DESCRIPTION OF THE TASK: Please take the lines from the one holding "C7: 33uF (plus" through the one holding "U4: LM7809 -> LM7805" in the data below and copy them exactly.

RECORDS FOR THIS TASK:
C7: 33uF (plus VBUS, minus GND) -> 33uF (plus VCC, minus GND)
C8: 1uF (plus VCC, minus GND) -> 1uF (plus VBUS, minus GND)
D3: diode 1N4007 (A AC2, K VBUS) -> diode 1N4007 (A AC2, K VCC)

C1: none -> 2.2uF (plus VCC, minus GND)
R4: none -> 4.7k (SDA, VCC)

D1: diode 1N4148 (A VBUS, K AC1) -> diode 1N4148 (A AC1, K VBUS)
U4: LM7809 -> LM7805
==
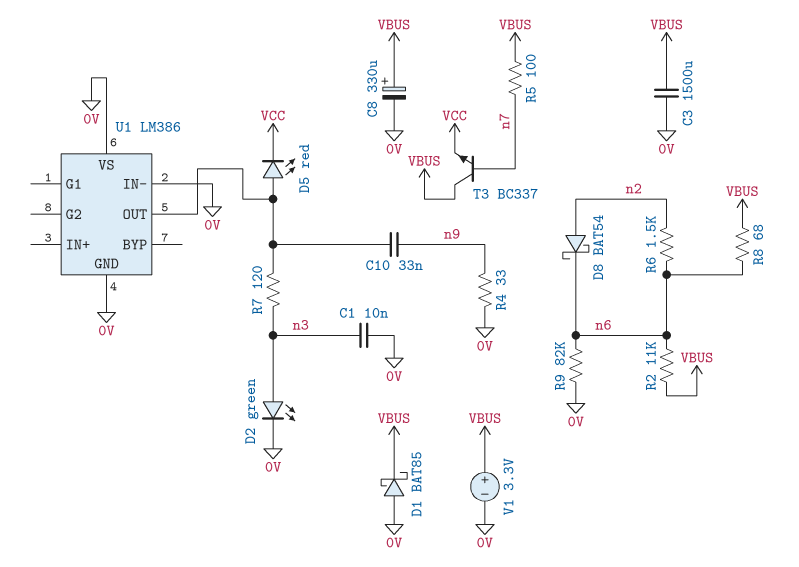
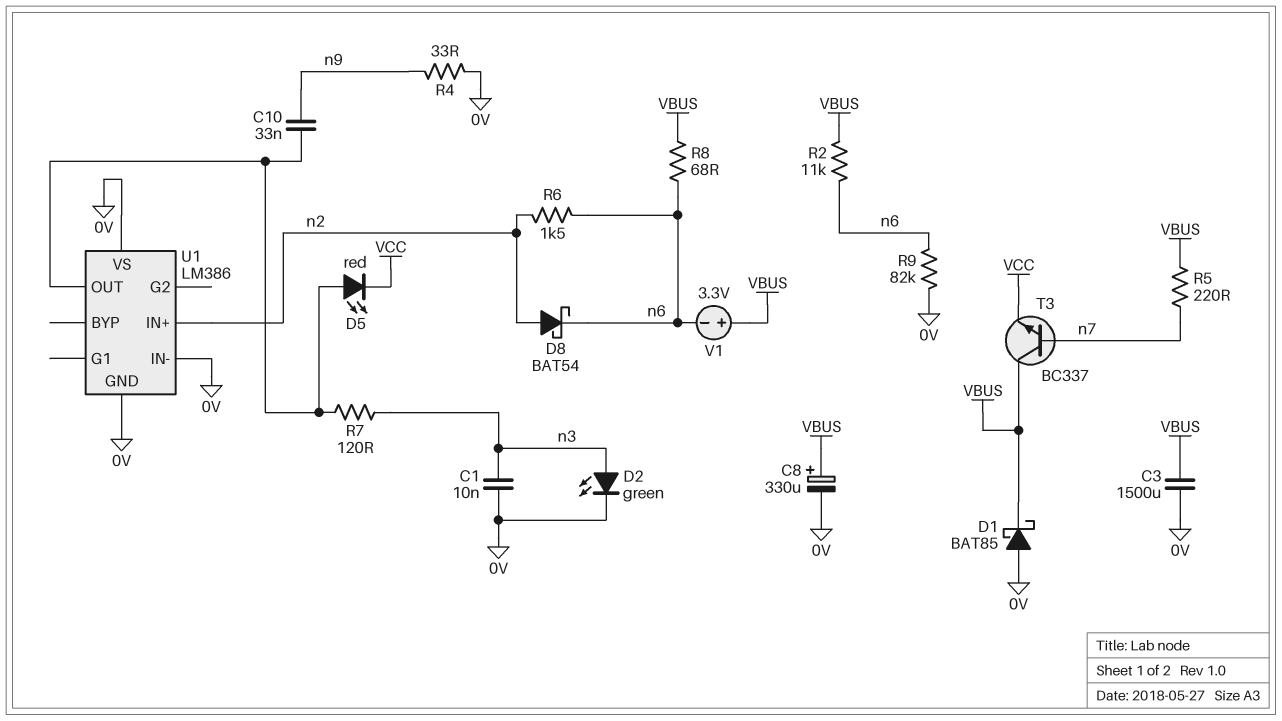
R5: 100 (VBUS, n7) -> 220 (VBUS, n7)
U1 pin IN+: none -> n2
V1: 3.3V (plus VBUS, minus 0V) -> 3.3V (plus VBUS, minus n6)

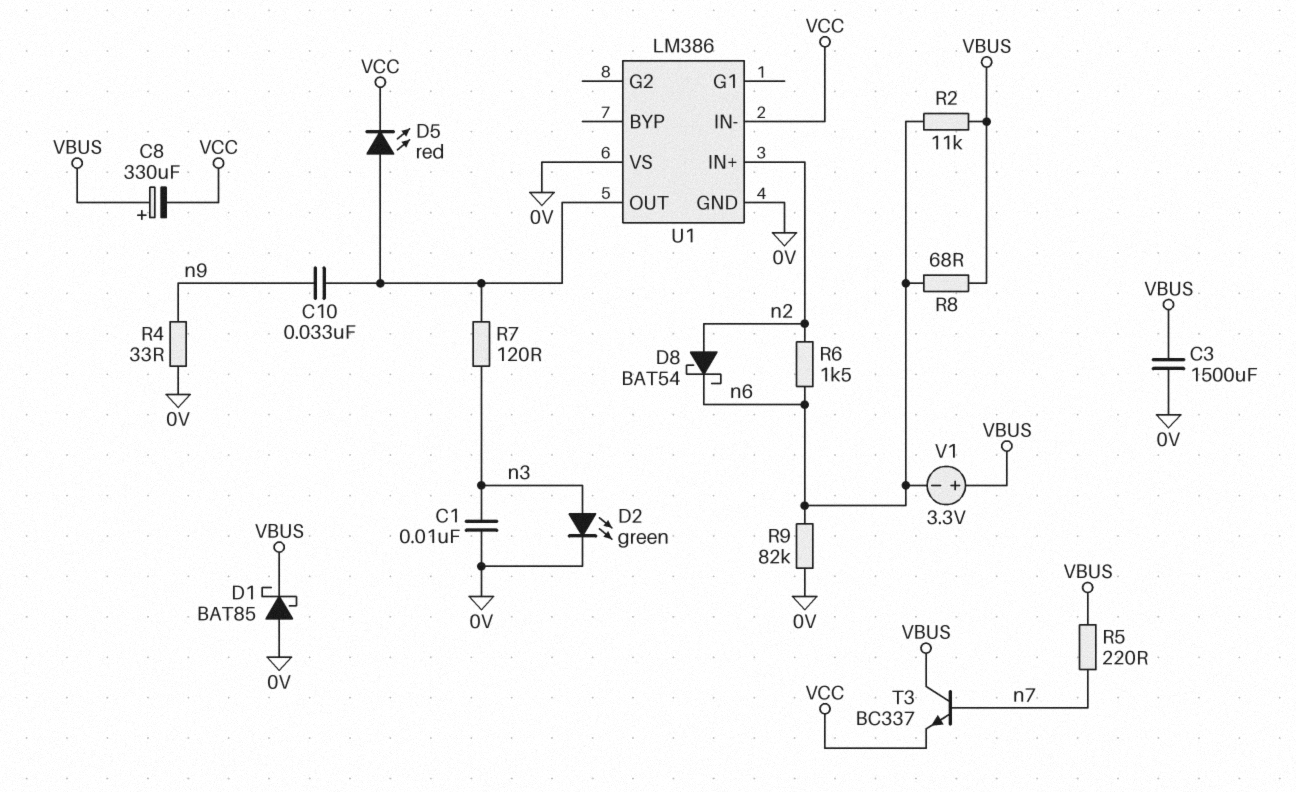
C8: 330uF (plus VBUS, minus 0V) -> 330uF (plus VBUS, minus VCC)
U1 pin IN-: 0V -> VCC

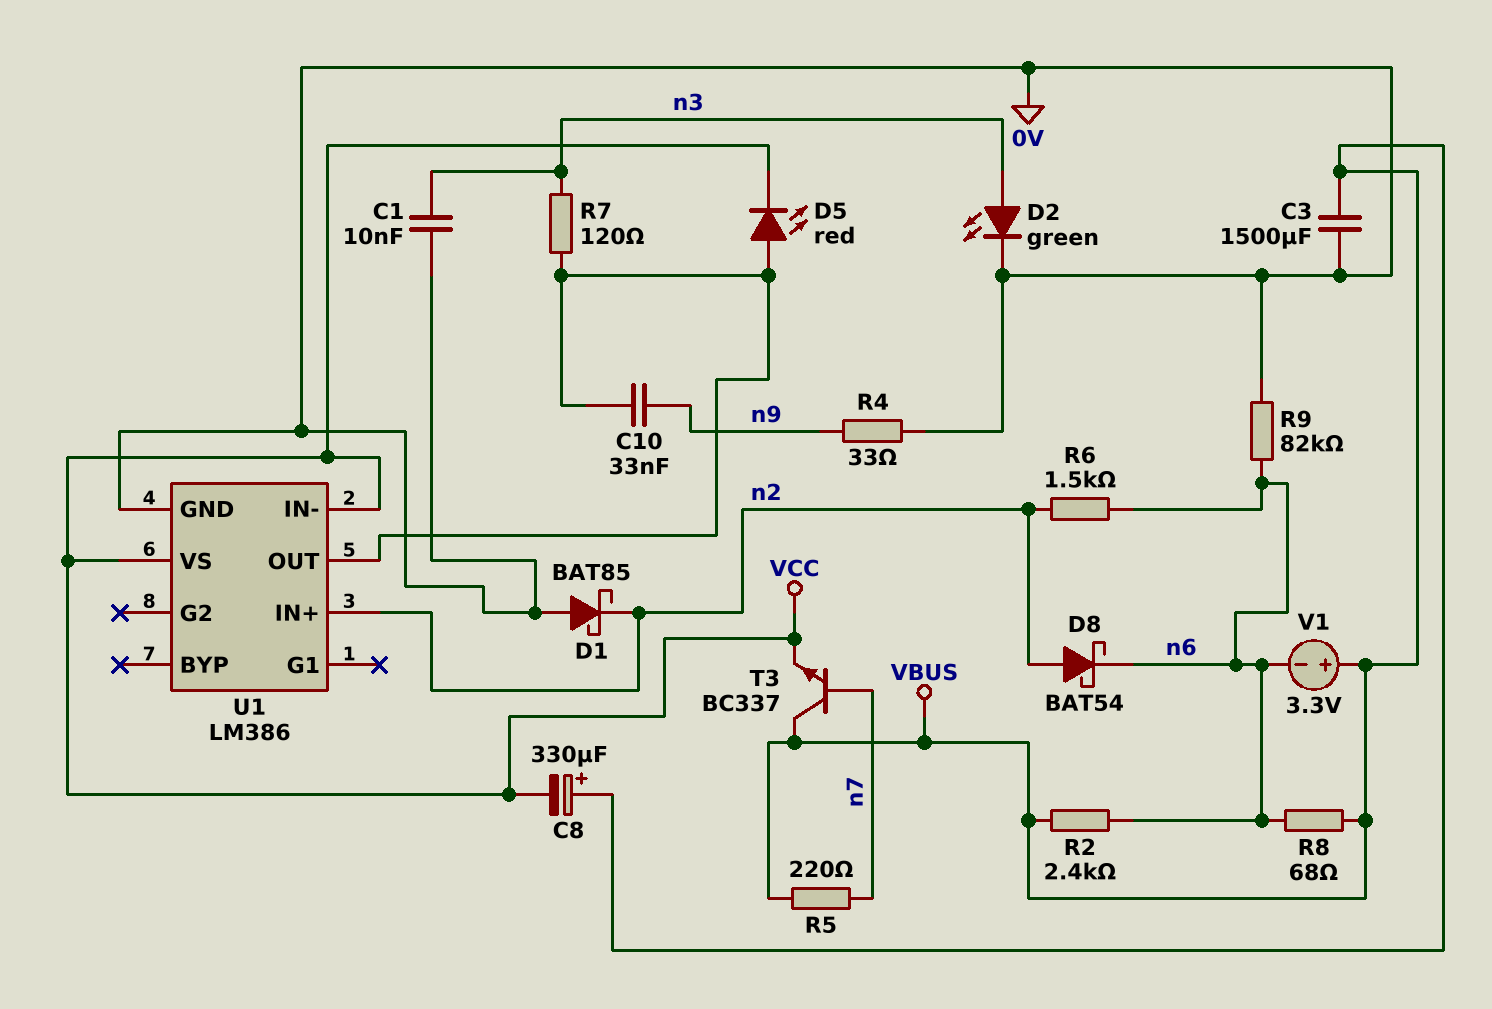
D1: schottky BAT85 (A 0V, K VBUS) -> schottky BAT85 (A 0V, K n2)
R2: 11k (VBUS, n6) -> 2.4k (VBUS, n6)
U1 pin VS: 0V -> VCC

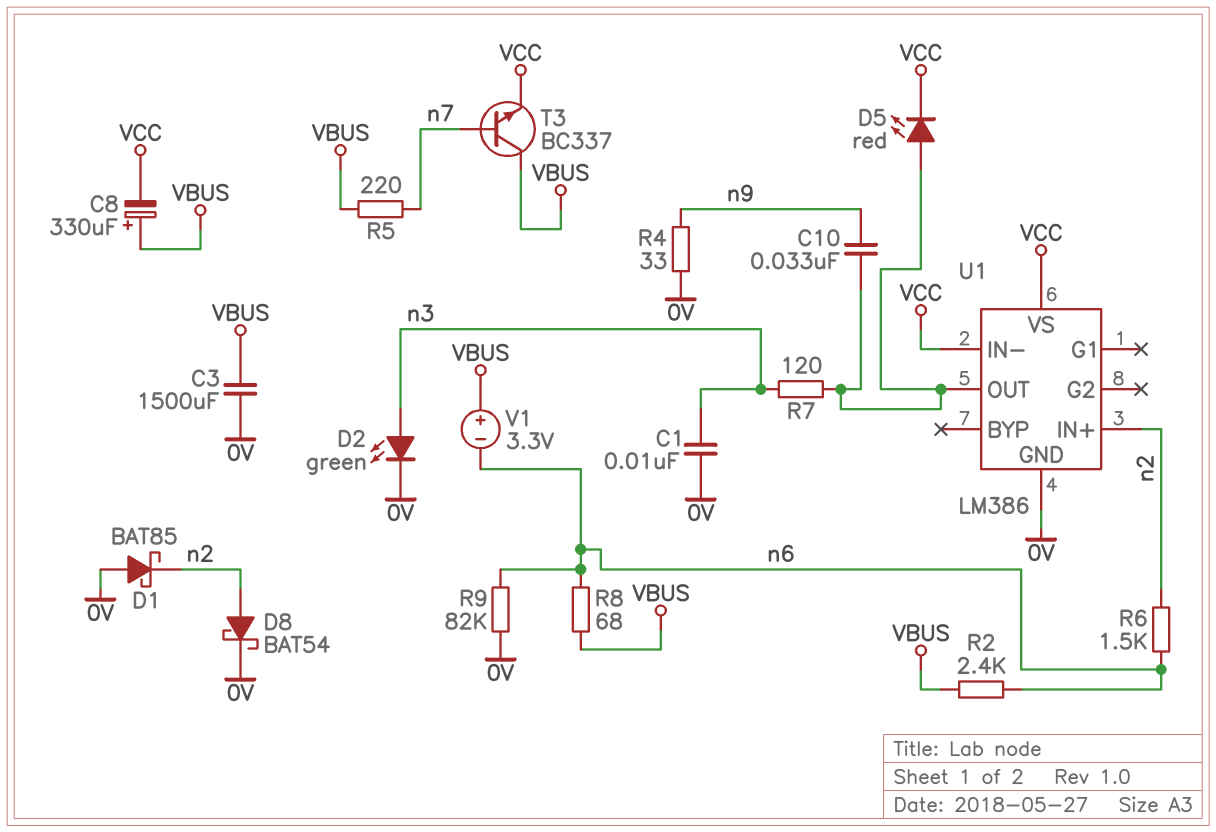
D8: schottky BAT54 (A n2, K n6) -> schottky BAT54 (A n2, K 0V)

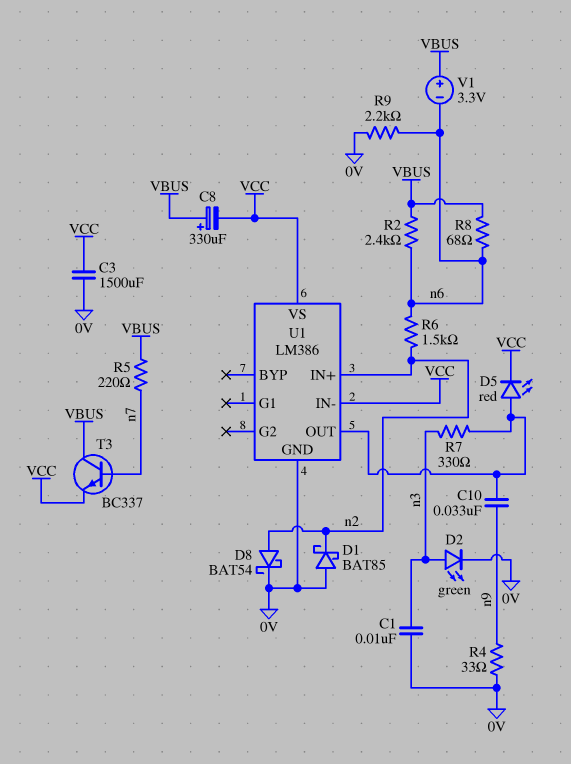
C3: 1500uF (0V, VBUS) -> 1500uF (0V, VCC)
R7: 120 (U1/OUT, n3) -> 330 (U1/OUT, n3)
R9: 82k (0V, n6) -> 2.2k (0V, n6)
--
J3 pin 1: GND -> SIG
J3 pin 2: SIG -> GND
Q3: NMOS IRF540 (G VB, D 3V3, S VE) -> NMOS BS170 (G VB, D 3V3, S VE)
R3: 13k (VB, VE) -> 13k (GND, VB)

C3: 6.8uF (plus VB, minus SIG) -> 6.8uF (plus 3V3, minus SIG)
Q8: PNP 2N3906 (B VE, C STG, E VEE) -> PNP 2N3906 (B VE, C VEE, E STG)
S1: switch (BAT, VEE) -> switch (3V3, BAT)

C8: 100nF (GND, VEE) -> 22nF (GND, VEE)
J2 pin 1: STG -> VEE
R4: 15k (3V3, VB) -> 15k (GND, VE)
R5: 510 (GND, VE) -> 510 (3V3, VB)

COMPLETED EXERCISE:
C7: 33uF (plus VBUS, minus GND) -> 33uF (plus VCC, minus GND)
C8: 1uF (plus VCC, minus GND) -> 1uF (plus VBUS, minus GND)
D3: diode 1N4007 (A AC2, K VBUS) -> diode 1N4007 (A AC2, K VCC)

C1: none -> 2.2uF (plus VCC, minus GND)
R4: none -> 4.7k (SDA, VCC)

D1: diode 1N4148 (A VBUS, K AC1) -> diode 1N4148 (A AC1, K VBUS)
U4: LM7809 -> LM7805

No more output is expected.